Segment Start: Data for review

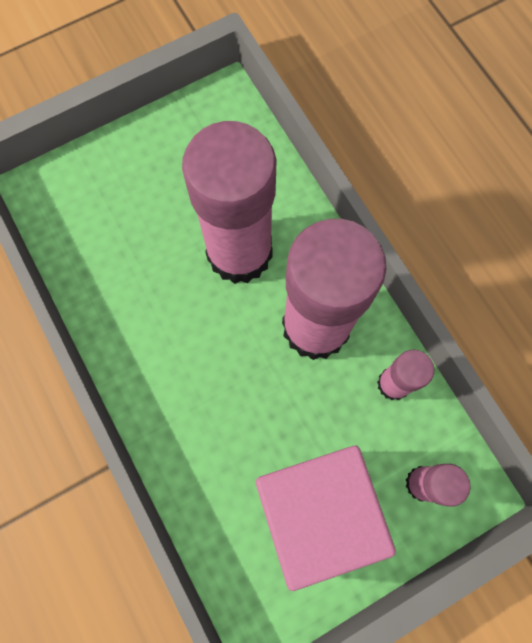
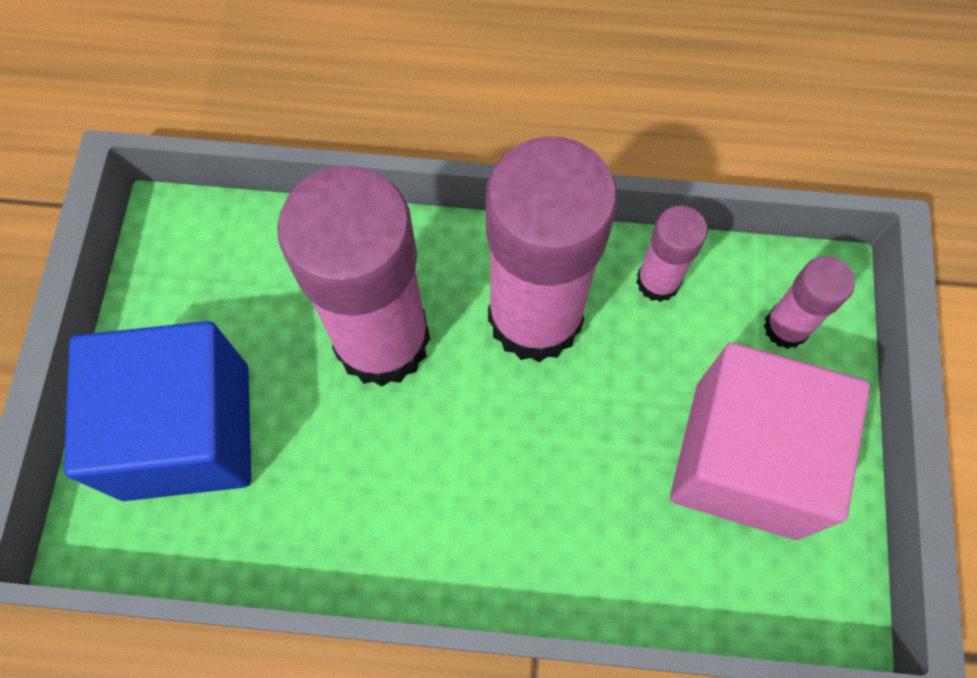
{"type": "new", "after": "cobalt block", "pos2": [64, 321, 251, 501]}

Segment End: Data for review
Segment Start: Data for review

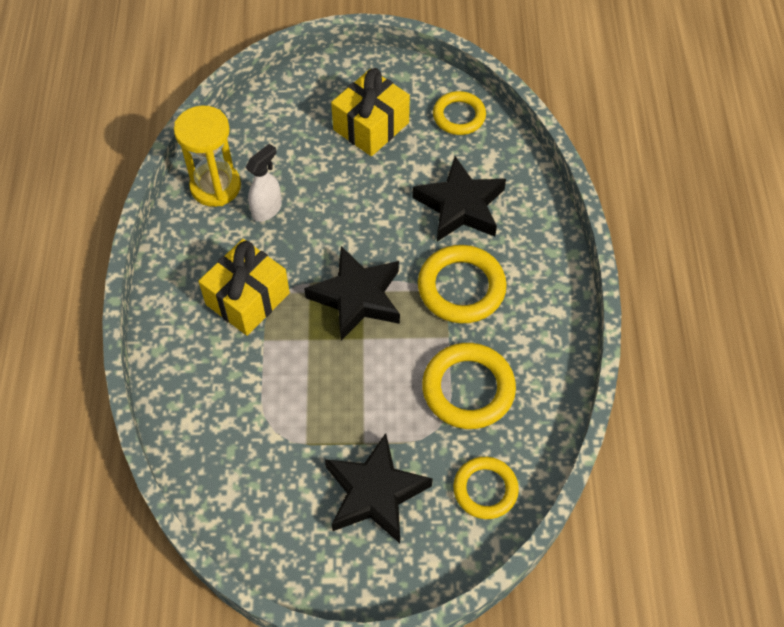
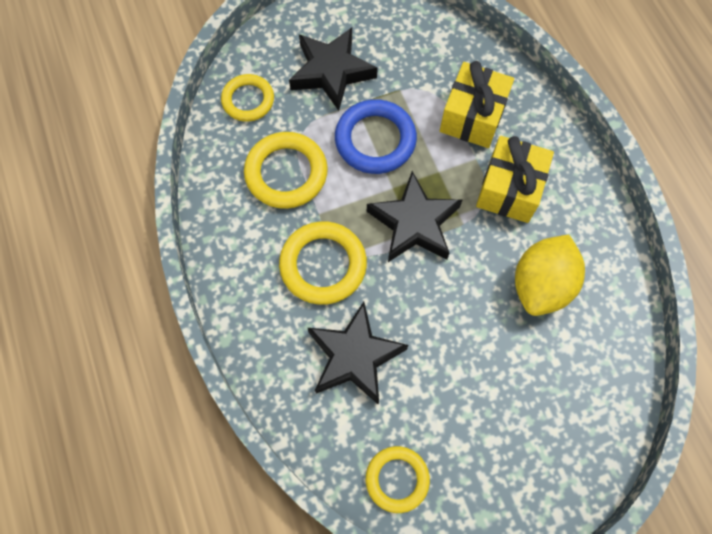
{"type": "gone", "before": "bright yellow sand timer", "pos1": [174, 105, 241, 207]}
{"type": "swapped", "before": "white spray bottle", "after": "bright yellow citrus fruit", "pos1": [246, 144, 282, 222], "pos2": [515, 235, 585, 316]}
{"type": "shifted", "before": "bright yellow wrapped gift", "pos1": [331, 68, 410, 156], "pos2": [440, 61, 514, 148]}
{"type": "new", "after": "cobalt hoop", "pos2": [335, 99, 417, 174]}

Segment End: Data for review

**The task:** Each line above where the word "cobalt" occurs should be returned in full.

**Task answer:**
{"type": "new", "after": "cobalt block", "pos2": [64, 321, 251, 501]}
{"type": "new", "after": "cobalt hoop", "pos2": [335, 99, 417, 174]}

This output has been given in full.